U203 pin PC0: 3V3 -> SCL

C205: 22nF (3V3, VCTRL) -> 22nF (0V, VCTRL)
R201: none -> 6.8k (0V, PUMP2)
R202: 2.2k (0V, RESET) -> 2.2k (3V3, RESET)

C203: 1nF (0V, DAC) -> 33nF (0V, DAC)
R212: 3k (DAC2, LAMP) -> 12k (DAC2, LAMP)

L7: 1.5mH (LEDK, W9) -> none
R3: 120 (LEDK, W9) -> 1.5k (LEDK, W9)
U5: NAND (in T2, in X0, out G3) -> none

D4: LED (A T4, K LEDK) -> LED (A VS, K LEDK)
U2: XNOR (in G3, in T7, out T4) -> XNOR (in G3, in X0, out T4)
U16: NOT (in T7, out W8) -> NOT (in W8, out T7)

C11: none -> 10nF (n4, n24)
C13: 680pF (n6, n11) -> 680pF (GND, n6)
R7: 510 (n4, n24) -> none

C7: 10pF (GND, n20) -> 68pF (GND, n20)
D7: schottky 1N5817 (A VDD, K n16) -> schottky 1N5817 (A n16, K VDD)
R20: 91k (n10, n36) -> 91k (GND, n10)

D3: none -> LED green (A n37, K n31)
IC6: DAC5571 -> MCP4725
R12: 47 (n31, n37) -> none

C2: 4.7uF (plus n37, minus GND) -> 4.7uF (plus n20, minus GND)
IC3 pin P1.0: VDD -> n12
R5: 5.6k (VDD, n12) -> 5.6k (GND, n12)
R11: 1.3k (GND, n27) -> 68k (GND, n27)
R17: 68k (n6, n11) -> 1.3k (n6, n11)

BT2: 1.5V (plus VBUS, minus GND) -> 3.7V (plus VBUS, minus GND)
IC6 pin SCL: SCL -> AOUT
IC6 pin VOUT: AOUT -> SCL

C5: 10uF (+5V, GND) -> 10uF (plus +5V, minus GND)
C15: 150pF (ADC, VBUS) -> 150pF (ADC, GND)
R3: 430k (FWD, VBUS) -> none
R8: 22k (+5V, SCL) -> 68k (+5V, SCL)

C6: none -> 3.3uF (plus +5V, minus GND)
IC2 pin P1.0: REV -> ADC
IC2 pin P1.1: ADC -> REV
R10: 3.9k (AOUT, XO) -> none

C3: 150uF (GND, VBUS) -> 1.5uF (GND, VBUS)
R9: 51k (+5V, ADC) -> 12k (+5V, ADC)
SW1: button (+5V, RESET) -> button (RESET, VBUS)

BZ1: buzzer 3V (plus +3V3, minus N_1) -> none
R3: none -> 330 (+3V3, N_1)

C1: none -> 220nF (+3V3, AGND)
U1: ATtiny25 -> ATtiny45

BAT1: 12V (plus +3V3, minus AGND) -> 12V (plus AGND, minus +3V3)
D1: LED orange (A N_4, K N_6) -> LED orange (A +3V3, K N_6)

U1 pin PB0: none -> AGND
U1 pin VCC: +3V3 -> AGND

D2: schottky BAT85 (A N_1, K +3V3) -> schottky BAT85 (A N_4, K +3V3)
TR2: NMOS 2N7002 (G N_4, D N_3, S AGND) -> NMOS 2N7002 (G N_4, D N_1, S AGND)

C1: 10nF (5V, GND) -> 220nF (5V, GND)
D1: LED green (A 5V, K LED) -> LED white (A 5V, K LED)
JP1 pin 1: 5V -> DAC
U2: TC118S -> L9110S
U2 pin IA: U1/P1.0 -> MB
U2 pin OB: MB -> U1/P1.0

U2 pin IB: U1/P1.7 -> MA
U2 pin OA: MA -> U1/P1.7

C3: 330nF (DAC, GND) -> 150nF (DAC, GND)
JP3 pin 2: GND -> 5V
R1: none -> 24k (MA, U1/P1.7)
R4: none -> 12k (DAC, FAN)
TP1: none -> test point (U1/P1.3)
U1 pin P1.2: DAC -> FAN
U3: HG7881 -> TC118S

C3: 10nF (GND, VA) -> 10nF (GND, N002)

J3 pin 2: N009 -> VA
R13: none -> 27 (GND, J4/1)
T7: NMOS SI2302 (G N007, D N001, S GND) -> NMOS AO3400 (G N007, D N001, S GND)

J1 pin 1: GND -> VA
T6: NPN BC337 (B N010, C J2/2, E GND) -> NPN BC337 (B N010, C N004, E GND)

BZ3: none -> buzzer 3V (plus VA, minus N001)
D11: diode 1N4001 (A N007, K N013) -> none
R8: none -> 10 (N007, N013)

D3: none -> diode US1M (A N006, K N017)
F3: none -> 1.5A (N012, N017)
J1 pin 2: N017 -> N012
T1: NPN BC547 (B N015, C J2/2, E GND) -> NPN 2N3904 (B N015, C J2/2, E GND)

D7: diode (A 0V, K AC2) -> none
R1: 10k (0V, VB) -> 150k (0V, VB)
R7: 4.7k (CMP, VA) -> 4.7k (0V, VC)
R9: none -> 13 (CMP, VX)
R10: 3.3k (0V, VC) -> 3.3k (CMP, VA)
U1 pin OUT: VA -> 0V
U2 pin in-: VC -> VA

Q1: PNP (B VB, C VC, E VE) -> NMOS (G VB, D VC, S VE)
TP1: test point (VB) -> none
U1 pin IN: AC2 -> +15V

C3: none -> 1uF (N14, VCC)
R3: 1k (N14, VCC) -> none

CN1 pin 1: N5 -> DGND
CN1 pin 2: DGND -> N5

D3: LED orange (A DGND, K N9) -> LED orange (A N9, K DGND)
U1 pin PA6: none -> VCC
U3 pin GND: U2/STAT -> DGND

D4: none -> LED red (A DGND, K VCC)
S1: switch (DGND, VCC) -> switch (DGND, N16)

======

▸ **DIRECTIONS**: Count of lines with "test": please work it out for the entries above and give the number by itself.

▸ **ANSWER SPACE**: 2